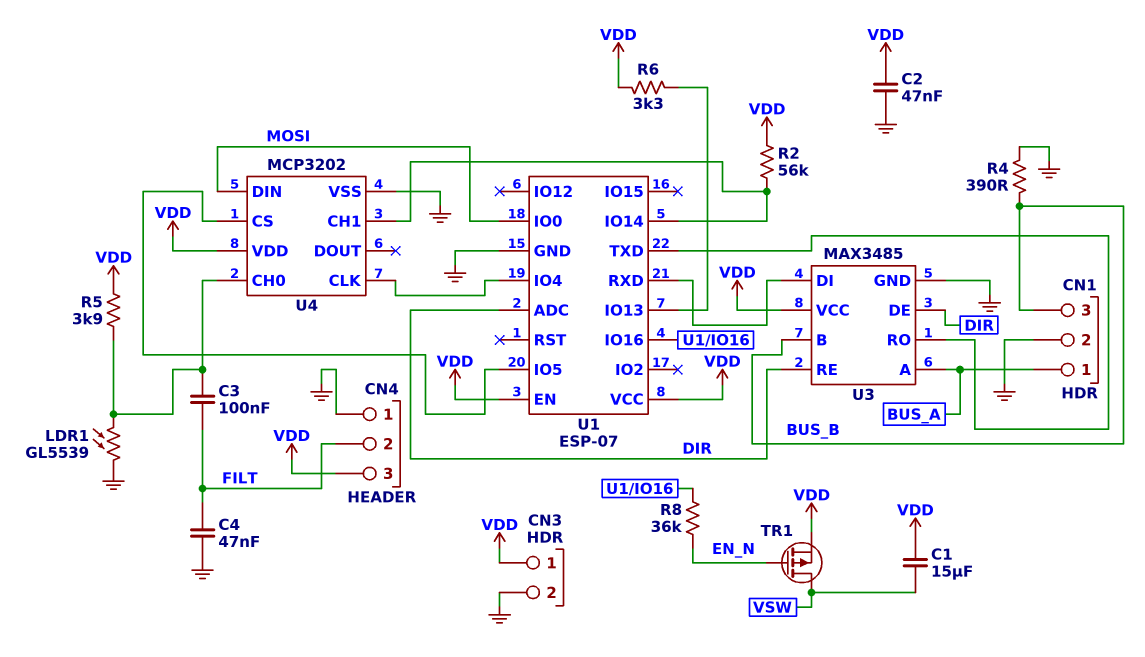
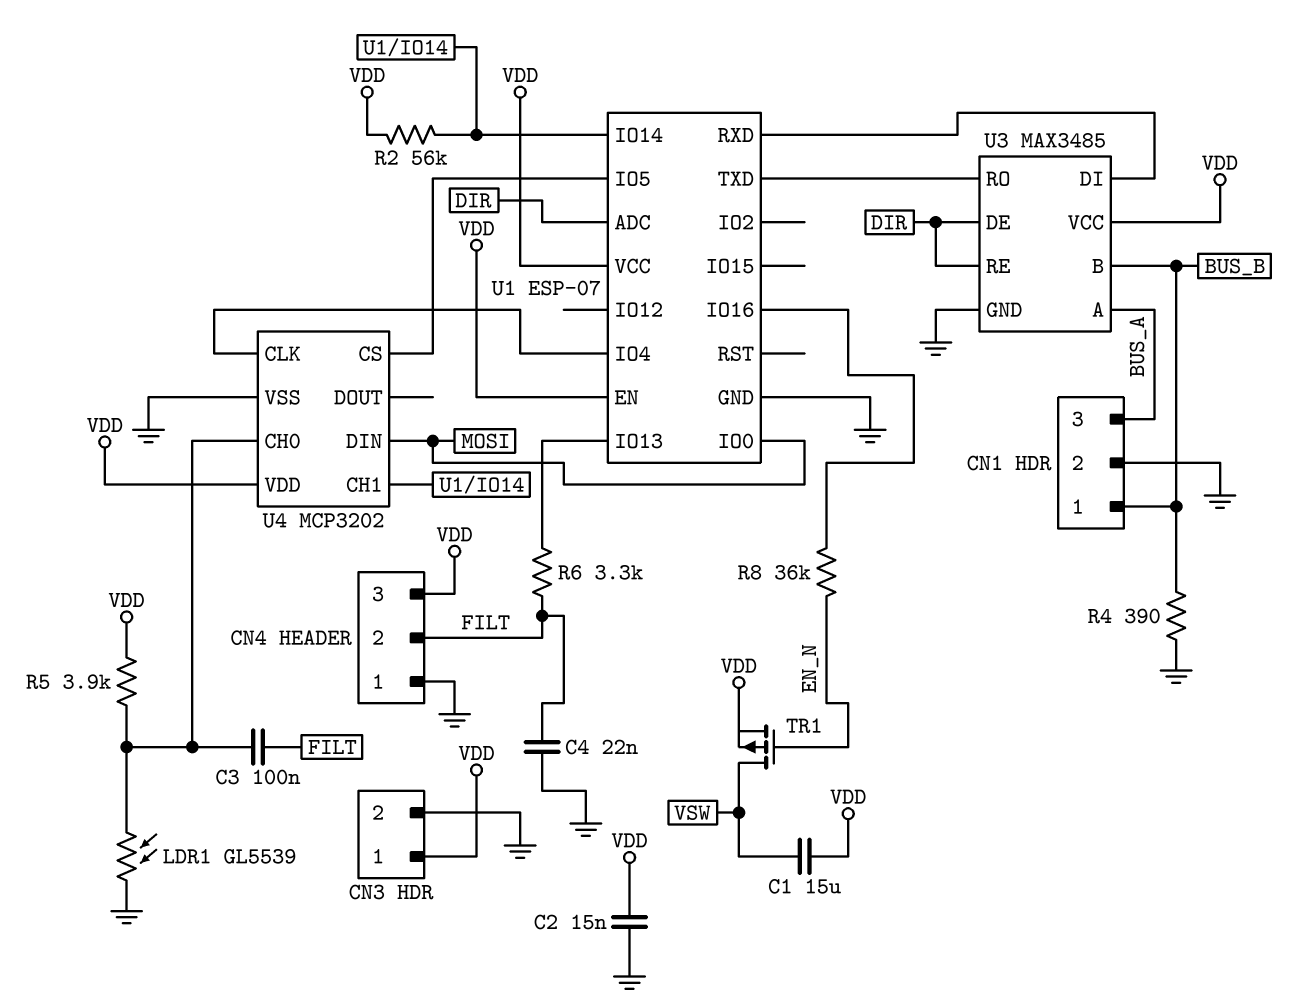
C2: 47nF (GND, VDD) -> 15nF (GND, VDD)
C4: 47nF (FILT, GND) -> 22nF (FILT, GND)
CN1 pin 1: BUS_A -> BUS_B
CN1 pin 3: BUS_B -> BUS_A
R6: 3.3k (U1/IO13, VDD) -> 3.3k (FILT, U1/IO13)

-=-=-

Gather each line of the listing that holds the string "FILT".

C4: 47nF (FILT, GND) -> 22nF (FILT, GND)
R6: 3.3k (U1/IO13, VDD) -> 3.3k (FILT, U1/IO13)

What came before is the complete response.